SET TASK: Write out the lines below as a numbered list, skipping blank lines and leaving out the pictures. Include every line.

Dataset lines:

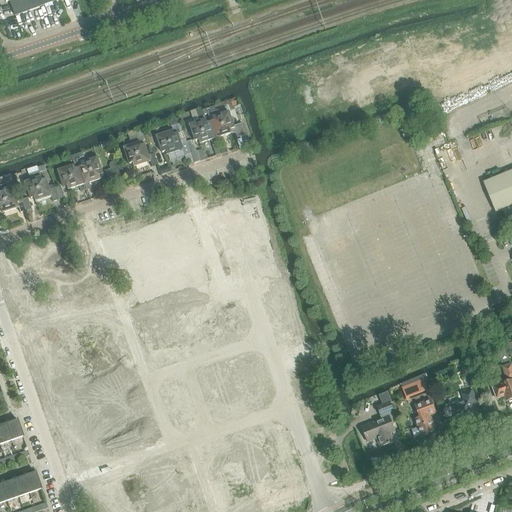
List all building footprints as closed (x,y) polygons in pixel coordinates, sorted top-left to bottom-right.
[(9,0),(13,11),(49,0),(9,0)] [(511,32),(506,15),(419,47),(430,79),(437,76),(440,85),(456,79),(463,101),(472,97),(474,102),(506,90),(507,80),(511,78),(511,32)] [(216,111),(214,107),(210,108),(212,113),(213,118),(214,121),(231,130),(232,134),(235,133),(237,138),(246,135),(242,124),(234,126),(229,112),(220,116),(218,111),(216,111)] [(198,116),(200,122),(190,126),(195,142),(199,141),(207,124),(206,120),(204,115),(203,111),(199,112),(197,113),(198,116)] [(210,123),(216,139),(232,134),(231,130),(214,121),(210,123)] [(207,124),(199,141),(200,144),(216,139),(210,123),(207,124)] [(175,135),(166,152),(167,156),(183,150),(185,156),(191,154),(187,143),(182,145),(178,134),(179,133),(178,130),(173,132),(175,135)] [(137,134),(129,136),(131,141),(138,139),(139,138),(145,136),(143,132),(137,134)] [(162,154),(166,152),(175,135),(173,132),(157,137),(162,154)] [(142,147),(133,164),(134,167),(150,162),(152,167),(158,165),(154,154),(149,156),(145,145),(147,145),(145,136),(139,138),(139,139),(141,143),(142,147)] [(142,147),(141,143),(139,139),(130,142),(130,141),(123,144),(130,165),(133,164),(142,147)] [(192,141),(187,143),(191,154),(196,152),(192,141)] [(225,146),(219,148),(220,150),(221,155),(228,152),(227,152),(225,146)] [(205,160),(202,150),(196,152),(191,154),(194,164),(200,162),(205,160)] [(103,175),(102,172),(97,156),(91,158),(92,161),(82,164),(81,164),(82,167),(100,176),(103,175)] [(100,176),(82,167),(81,164),(82,164),(80,159),(77,160),(79,168),(85,185),(101,179),(100,176)] [(85,185),(79,168),(77,160),(73,161),(74,166),(75,166),(76,170),(67,187),(69,190),(85,185)] [(64,188),(67,187),(76,170),(75,166),(74,166),(58,172),(64,188)] [(115,168),(119,179),(125,177),(121,166),(119,166),(116,167),(115,168)] [(114,181),(119,179),(115,168),(110,169),(114,181)] [(104,171),(105,174),(108,183),(114,181),(110,169),(104,171)] [(511,229),(511,171),(484,183),(496,213),(502,210),(510,230),(511,229)] [(29,175),(31,181),(26,183),(31,199),(35,198),(43,181),(42,178),(41,178),(40,173),(39,172),(29,175)] [(43,181),(35,198),(36,201),(52,196),(53,202),(59,200),(56,192),(55,189),(50,190),(49,187),(47,180),(43,181)] [(0,209),(2,209),(10,192),(9,189),(8,184),(7,184),(0,186),(0,209)] [(2,209),(3,213),(19,207),(21,213),(27,211),(23,199),(17,201),(14,191),(10,192),(2,209)] [(104,294),(71,305),(80,332),(114,321),(104,294)] [(62,305),(30,316),(50,374),(55,372),(69,411),(68,411),(73,426),(100,416),(95,402),(91,403),(77,364),(82,363),(62,305)] [(507,377),(509,382),(501,385),(499,380),(491,383),(497,399),(505,396),(507,402),(509,401),(510,403),(511,401),(511,364),(504,368),(507,377)] [(415,380),(401,385),(403,388),(423,380),(428,392),(432,390),(426,375),(415,380)] [(403,388),(402,388),(404,392),(409,390),(412,398),(428,392),(423,380),(403,388)] [(451,407),(452,408),(444,411),(447,418),(454,415),(457,422),(475,415),(471,404),(477,402),(472,390),(462,394),(465,402),(451,407)] [(398,422),(392,407),(390,404),(393,403),(388,392),(380,395),(384,405),(377,408),(382,420),(362,428),(367,440),(377,436),(382,447),(392,443),(392,441),(389,432),(394,430),(392,424),(398,422)] [(415,420),(418,428),(412,430),(415,437),(421,435),(421,436),(434,431),(428,415),(436,413),(431,400),(417,405),(415,406),(420,418),(415,420)] [(6,424),(12,441),(23,437),(17,420),(10,423),(9,421),(5,422),(6,424)] [(12,441),(6,424),(0,426),(0,444),(0,445),(12,441)] [(24,477),(30,494),(42,490),(36,472),(35,472),(35,473),(28,475),(27,474),(24,475),(24,477)] [(30,494),(24,477),(16,479),(16,478),(12,479),(13,481),(19,498),(30,494)] [(19,498),(13,481),(5,483),(4,482),(1,483),(1,485),(7,502),(19,498)]
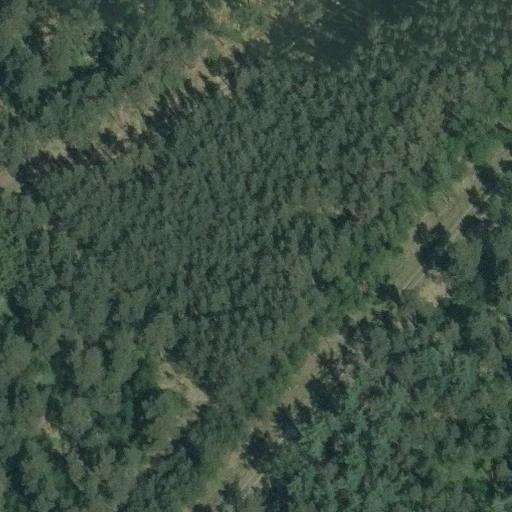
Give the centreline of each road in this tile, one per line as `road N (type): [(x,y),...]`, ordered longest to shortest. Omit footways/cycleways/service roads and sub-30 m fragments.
road 1 (track): [(511,160),(227,511)]
road 2 (track): [(0,198),(74,175),(182,121),(340,0)]
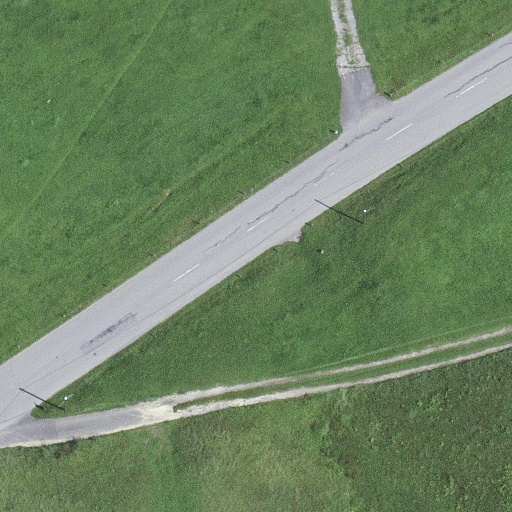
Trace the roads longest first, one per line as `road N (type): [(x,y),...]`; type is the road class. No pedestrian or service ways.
road 1 (residential): [(0,405),(346,164),(511,64)]
road 2 (track): [(344,0),(373,148)]
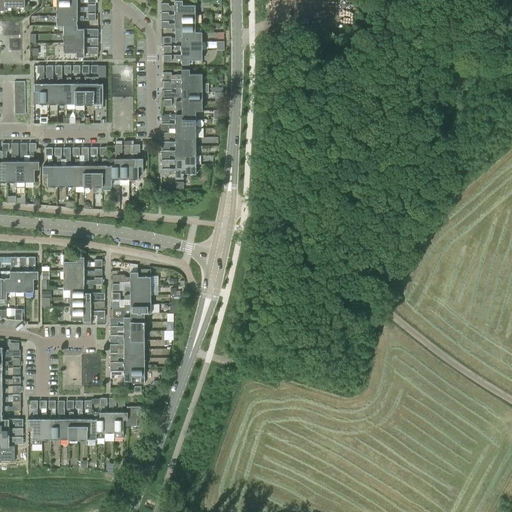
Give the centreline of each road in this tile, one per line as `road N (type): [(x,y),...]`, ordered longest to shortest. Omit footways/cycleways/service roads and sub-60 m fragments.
road 1 (track): [(511,393),(268,214),(244,205)]
road 2 (secondary): [(132,511),(217,257)]
road 3 (secondary): [(217,257),(234,112),(233,0)]
road 4 (residential): [(217,257),(104,230),(0,221)]
road 5 (residential): [(152,139),(151,35),(115,0)]
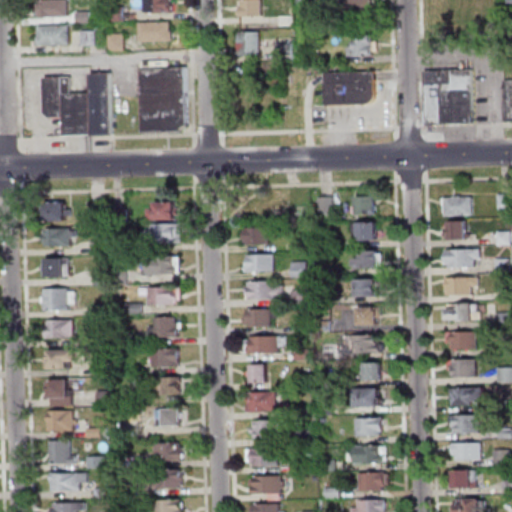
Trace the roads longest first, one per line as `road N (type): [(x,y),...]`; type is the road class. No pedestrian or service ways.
road 1 (residential): [(425,511),(409,0)]
road 2 (tertiary): [(511,152),(0,168)]
road 3 (residential): [(22,511),(6,0)]
road 4 (residential): [(223,511),(208,0)]
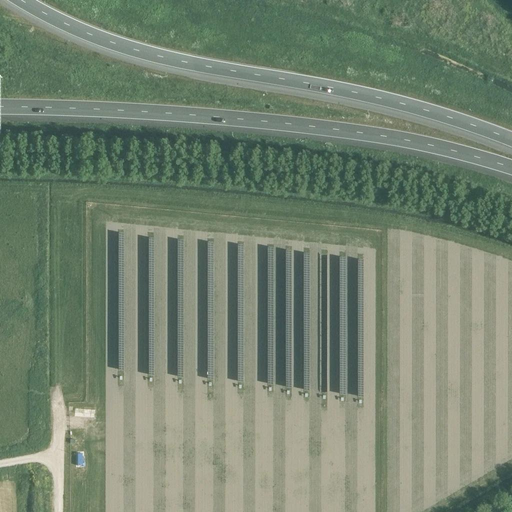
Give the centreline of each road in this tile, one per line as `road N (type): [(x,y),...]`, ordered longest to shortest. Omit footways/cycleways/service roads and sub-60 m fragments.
road 1 (motorway): [(0,110),(294,125),(417,143),(511,169)]
road 2 (motorway): [(19,0),(138,51),(405,105),(511,141)]
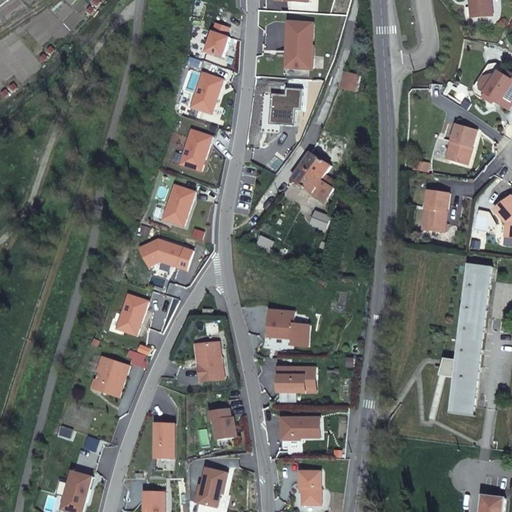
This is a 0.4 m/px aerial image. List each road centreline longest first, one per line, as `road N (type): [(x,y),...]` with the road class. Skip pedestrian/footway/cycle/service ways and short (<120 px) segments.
road 1 (secondary): [(392,72),(390,245),(356,511)]
road 2 (residential): [(224,266),(190,300),(148,379),(106,511)]
road 3 (residential): [(224,266),(250,0)]
road 4 (residential): [(264,511),(224,266)]
road 5 (residential): [(357,0),(331,94),(300,155),(274,179)]
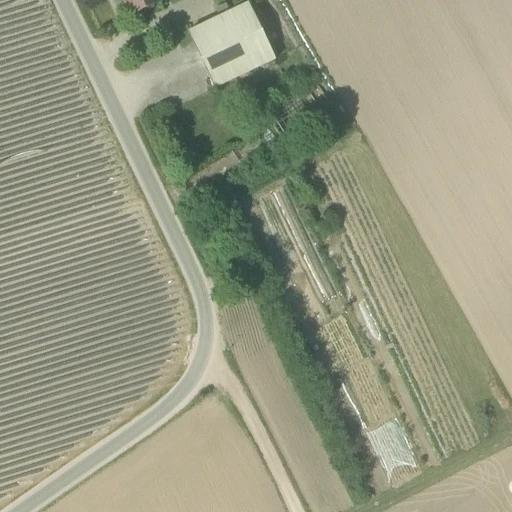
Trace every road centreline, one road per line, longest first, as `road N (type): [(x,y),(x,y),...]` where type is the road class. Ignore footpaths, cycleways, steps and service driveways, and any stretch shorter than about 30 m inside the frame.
road 1 (unclassified): [(32,511),(151,430),(217,358),(209,296),(65,0)]
road 2 (track): [(298,511),(217,358)]
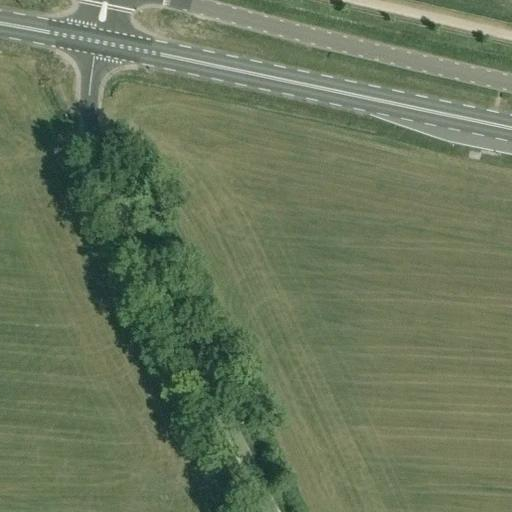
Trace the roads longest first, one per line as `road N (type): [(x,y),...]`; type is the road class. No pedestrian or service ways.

EXERCISE OUTPUT:
1. List all building footprints as closed (x,y) polygons in pixel coordinates, sorted top-left to bottom-right.
2. [(9,0),(13,11),(49,0),(9,0)] [(511,32),(506,15),(419,47),(430,79),(437,76),(440,85),(456,79),(463,101),(472,97),(474,102),(506,90),(507,80),(511,78),(511,32)] [(216,111),(214,107),(210,108),(212,113),(213,118),(214,121),(231,130),(232,134),(235,133),(237,138),(246,135),(242,124),(234,126),(229,112),(220,116),(218,111),(216,111)] [(198,116),(200,122),(190,126),(195,142),(199,141),(207,124),(206,120),(204,115),(203,111),(199,112),(197,113),(198,116)] [(210,123),(216,139),(232,134),(231,130),(214,121),(210,123)] [(207,124),(199,141),(200,144),(216,139),(210,123),(207,124)] [(175,135),(166,152),(167,156),(183,150),(185,156),(191,154),(187,143),(182,145),(178,134),(179,133),(178,130),(173,132),(175,135)] [(137,134),(129,136),(131,141),(138,139),(139,138),(145,136),(143,132),(137,134)] [(162,154),(166,152),(175,135),(173,132),(157,137),(162,154)] [(142,147),(133,164),(134,167),(150,162),(152,167),(158,165),(154,154),(149,156),(145,145),(147,145),(145,136),(139,138),(139,139),(141,143),(142,147)] [(142,147),(141,143),(139,139),(130,142),(130,141),(123,144),(130,165),(133,164),(142,147)] [(192,141),(187,143),(191,154),(196,152),(192,141)] [(225,146),(219,148),(220,150),(221,155),(228,152),(227,152),(225,146)] [(205,160),(202,150),(196,152),(191,154),(194,164),(200,162),(205,160)] [(103,175),(102,172),(97,156),(91,158),(92,161),(82,164),(81,164),(82,167),(100,176),(103,175)] [(100,176),(82,167),(81,164),(82,164),(80,159),(77,160),(79,168),(85,185),(101,179),(100,176)] [(85,185),(79,168),(77,160),(73,161),(74,166),(75,166),(76,170),(67,187),(69,190),(85,185)] [(64,188),(67,187),(76,170),(75,166),(74,166),(58,172),(64,188)] [(115,168),(119,179),(125,177),(121,166),(119,166),(116,167),(115,168)] [(114,181),(119,179),(115,168),(110,169),(114,181)] [(104,171),(105,174),(108,183),(114,181),(110,169),(104,171)] [(511,229),(511,171),(484,183),(496,213),(502,210),(510,230),(511,229)] [(29,175),(31,181),(26,183),(31,199),(35,198),(43,181),(42,178),(41,178),(40,173),(39,172),(29,175)] [(43,181),(35,198),(36,201),(52,196),(53,202),(59,200),(56,192),(55,189),(50,190),(49,187),(47,180),(43,181)] [(0,209),(2,209),(10,192),(9,189),(8,184),(7,184),(0,186),(0,209)] [(2,209),(3,213),(19,207),(21,213),(27,211),(23,199),(17,201),(14,191),(10,192),(2,209)] [(104,294),(71,305),(80,332),(114,321),(104,294)] [(62,305),(30,316),(50,374),(55,372),(69,411),(68,411),(73,426),(100,416),(95,402),(91,403),(77,364),(82,363),(62,305)] [(507,377),(509,382),(501,385),(499,380),(491,383),(497,399),(505,396),(507,402),(509,401),(510,403),(511,401),(511,364),(504,368),(507,377)] [(415,380),(401,385),(403,388),(423,380),(428,392),(432,390),(426,375),(415,380)] [(403,388),(402,388),(404,392),(409,390),(412,398),(428,392),(423,380),(403,388)] [(451,407),(452,408),(444,411),(447,418),(454,415),(457,422),(475,415),(471,404),(477,402),(472,390),(462,394),(465,402),(451,407)] [(398,422),(392,407),(390,404),(393,403),(388,392),(380,395),(384,405),(377,408),(382,420),(362,428),(367,440),(377,436),(382,447),(392,443),(392,441),(389,432),(394,430),(392,424),(398,422)] [(415,420),(418,428),(412,430),(415,437),(421,435),(421,436),(434,431),(428,415),(436,413),(431,400),(417,405),(415,406),(420,418),(415,420)] [(6,424),(12,441),(23,437),(17,420),(10,423),(9,421),(5,422),(6,424)] [(12,441),(6,424),(0,426),(0,444),(0,445),(12,441)] [(24,477),(30,494),(42,490),(36,472),(35,472),(35,473),(28,475),(27,474),(24,475),(24,477)] [(30,494),(24,477),(16,479),(16,478),(12,479),(13,481),(19,498),(30,494)] [(19,498),(13,481),(5,483),(4,482),(1,483),(1,485),(7,502),(19,498)]
3. Give the centreline of each road in this tile, one per line as `road N (type): [(x,y),...]`, ordered longest to shortest. Omit footways/cycleways/service roads and sub-30 m fragments.
4. road 1 (track): [(511,160),(227,511)]
5. road 2 (track): [(0,198),(74,175),(182,121),(340,0)]
6. Trace the roads longest first, one per line as `road N (type): [(x,y),...]`; type is the road class. No pedestrian or service ways.
7. road 1 (residential): [(0,405),(346,164),(511,64)]
8. road 2 (track): [(344,0),(373,148)]
9. Give the centreline of each road in this tile, one per line as `road N (type): [(x,y),...]`, ordered longest to shortest. Omit footways/cycleways/service roads and sub-60 m fragments.
10. road 1 (track): [(511,393),(268,214),(244,205)]
11. road 2 (secondary): [(132,511),(217,257)]
12. road 3 (secondary): [(217,257),(234,112),(233,0)]
13. road 4 (residential): [(217,257),(104,230),(0,221)]
14. road 5 (residential): [(152,139),(151,35),(115,0)]
15. Trace the roads longest first, one per line as `road N (type): [(x,y),...]`; type is the road class. No pedestrian or service ways.
16. road 1 (residential): [(425,511),(409,0)]
17. road 2 (tertiary): [(511,152),(0,168)]
18. road 3 (residential): [(22,511),(6,0)]
19. road 4 (residential): [(223,511),(208,0)]
20. Give the centreline of each road in this tile, one per line as `road N (type): [(x,y),...]`, ordered longest to shortest. Omit footways/cycleways/service roads and sub-60 m fragments.
21. road 1 (motorway): [(0,110),(294,125),(417,143),(511,169)]
22. road 2 (motorway): [(19,0),(138,51),(405,105),(511,141)]
23. This is a 0.4 m/px aerial image. List each road centreline longest first, one per line, as `road N (type): [(x,y),...]` with the road class. Skip pedestrian/footway/cycle/service ways and short (<120 px) segments.
24. road 1 (secondary): [(392,72),(390,245),(356,511)]
25. road 2 (residential): [(224,266),(190,300),(148,379),(106,511)]
26. road 3 (residential): [(224,266),(250,0)]
27. road 4 (residential): [(264,511),(224,266)]
28. road 5 (residential): [(357,0),(331,94),(300,155),(274,179)]
29. Trace every road centreline, one road per line, longest first, as `road N (type): [(x,y),(x,y),...]` where type is the road class. Ignore footpaths, cycleways, steps and service driveways, and any stretch shorter than about 30 m inside the frame.
30. road 1 (unclassified): [(32,511),(151,430),(217,358),(209,296),(65,0)]
31. road 2 (track): [(298,511),(217,358)]
32. Trace the roads longest first, one per line as `road N (type): [(x,y),...]`; type is the road class. No pedestrian or service ways.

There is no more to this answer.